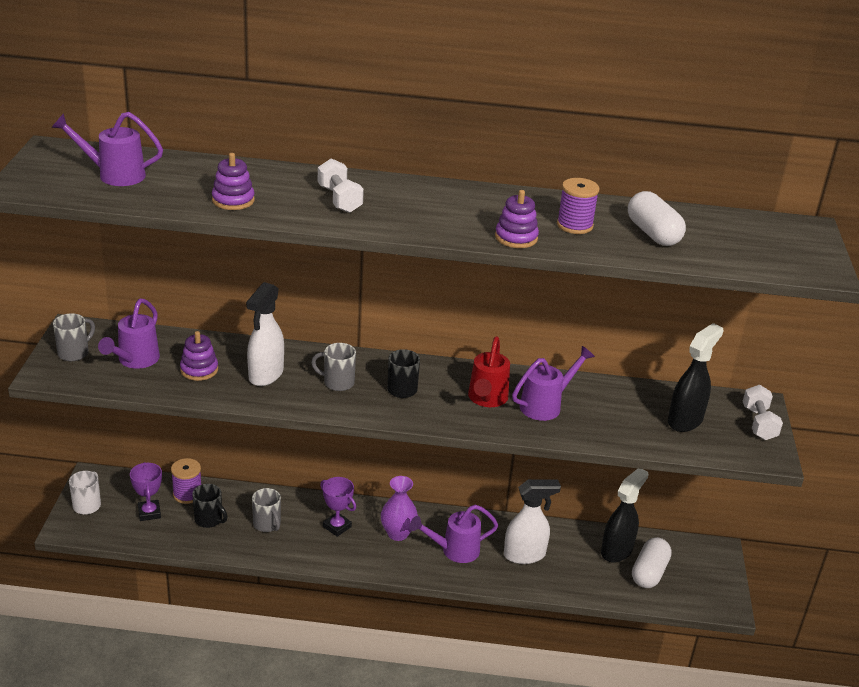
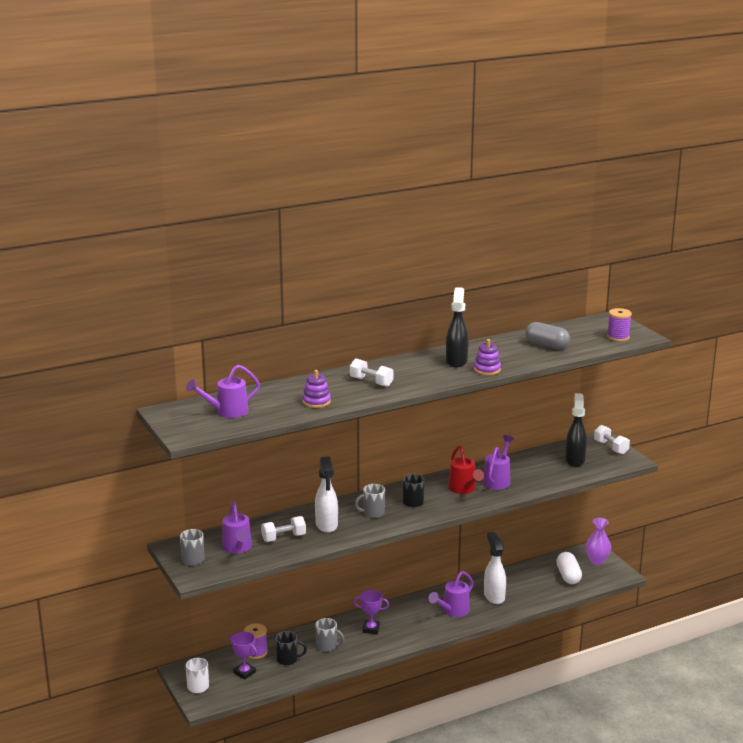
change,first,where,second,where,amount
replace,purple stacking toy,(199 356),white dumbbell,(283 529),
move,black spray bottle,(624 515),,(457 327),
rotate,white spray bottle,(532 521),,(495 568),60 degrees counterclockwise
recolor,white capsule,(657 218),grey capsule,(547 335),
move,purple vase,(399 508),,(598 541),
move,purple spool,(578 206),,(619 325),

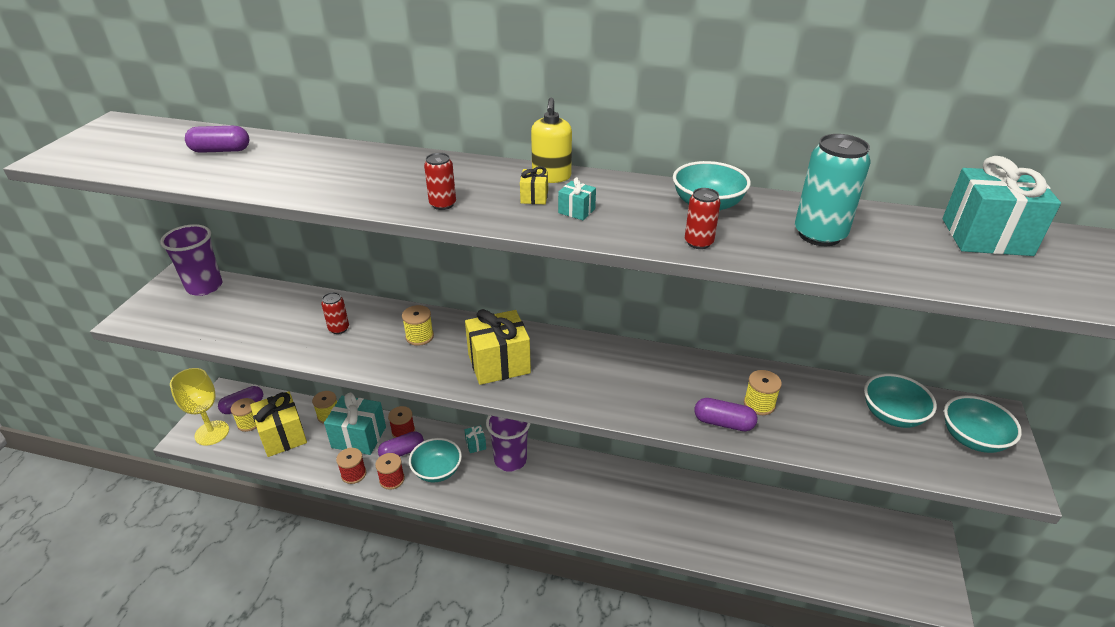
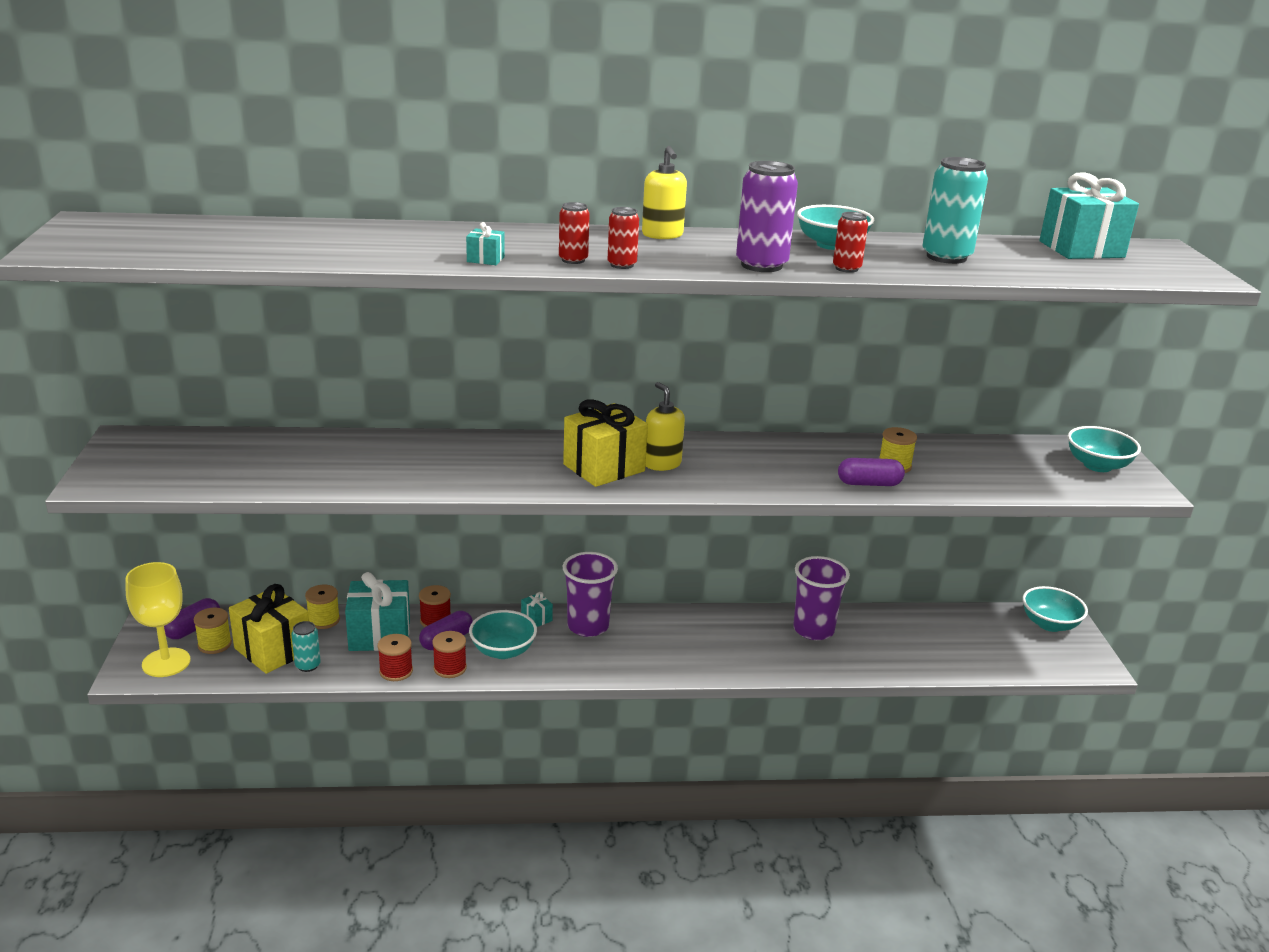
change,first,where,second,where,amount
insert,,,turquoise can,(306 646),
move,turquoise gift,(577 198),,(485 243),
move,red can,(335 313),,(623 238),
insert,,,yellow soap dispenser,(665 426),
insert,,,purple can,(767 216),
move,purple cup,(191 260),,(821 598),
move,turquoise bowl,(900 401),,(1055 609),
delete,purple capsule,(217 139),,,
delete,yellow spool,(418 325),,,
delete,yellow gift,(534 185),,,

......

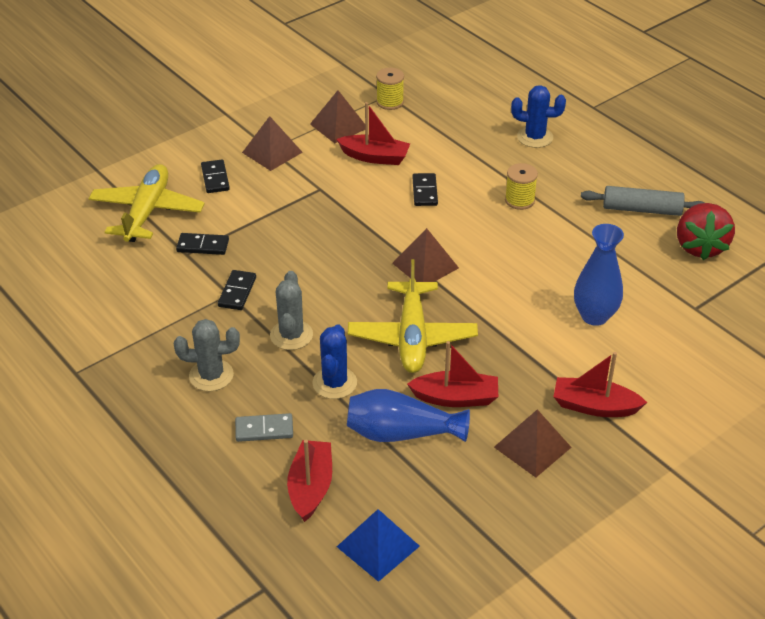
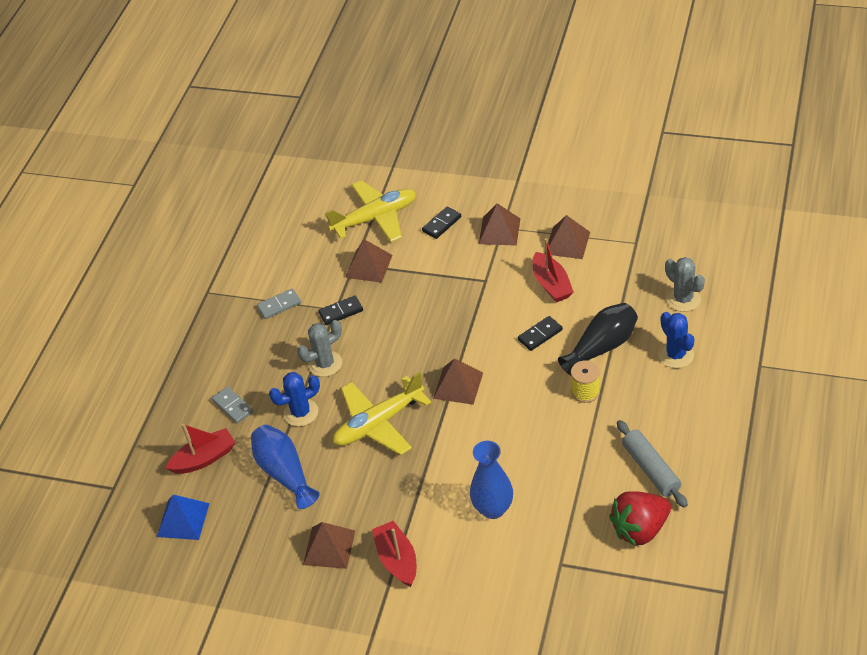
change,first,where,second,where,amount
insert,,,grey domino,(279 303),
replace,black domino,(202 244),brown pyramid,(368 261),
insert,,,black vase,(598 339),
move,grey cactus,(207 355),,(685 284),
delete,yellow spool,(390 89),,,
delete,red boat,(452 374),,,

......

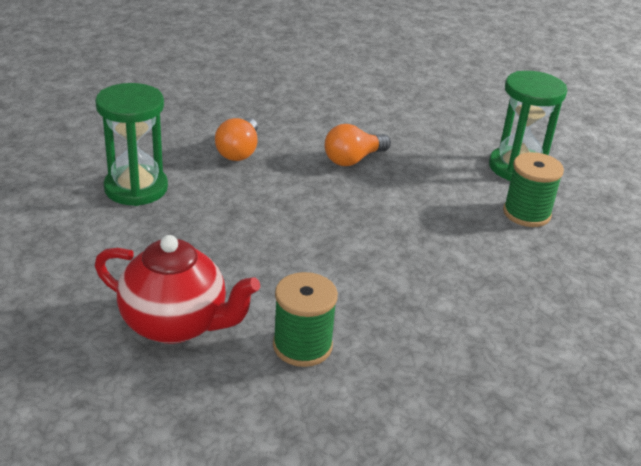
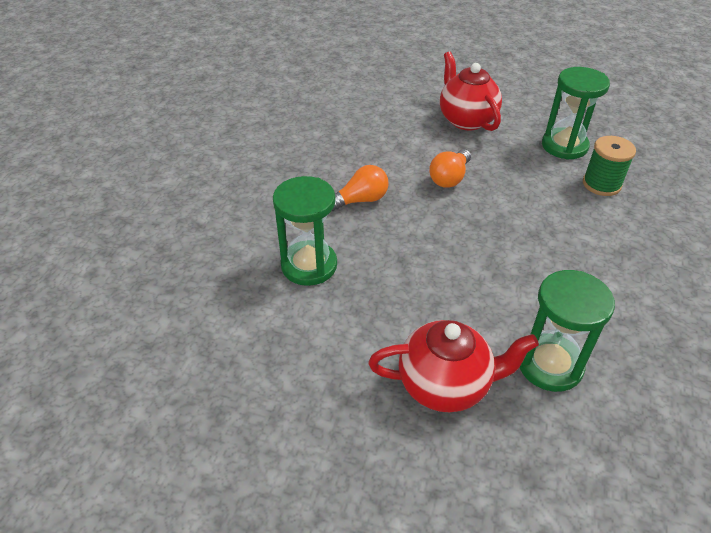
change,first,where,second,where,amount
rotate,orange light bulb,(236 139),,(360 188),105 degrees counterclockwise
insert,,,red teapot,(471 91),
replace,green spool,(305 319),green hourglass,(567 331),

......

▶ [Task to complete]: Among the records above, find the lines where the word "spray" appears and copy them.

▶ [Finished task]:
move,black spray bottle,(624 515),,(457 327),
rotate,white spray bottle,(532 521),,(495 568),60 degrees counterclockwise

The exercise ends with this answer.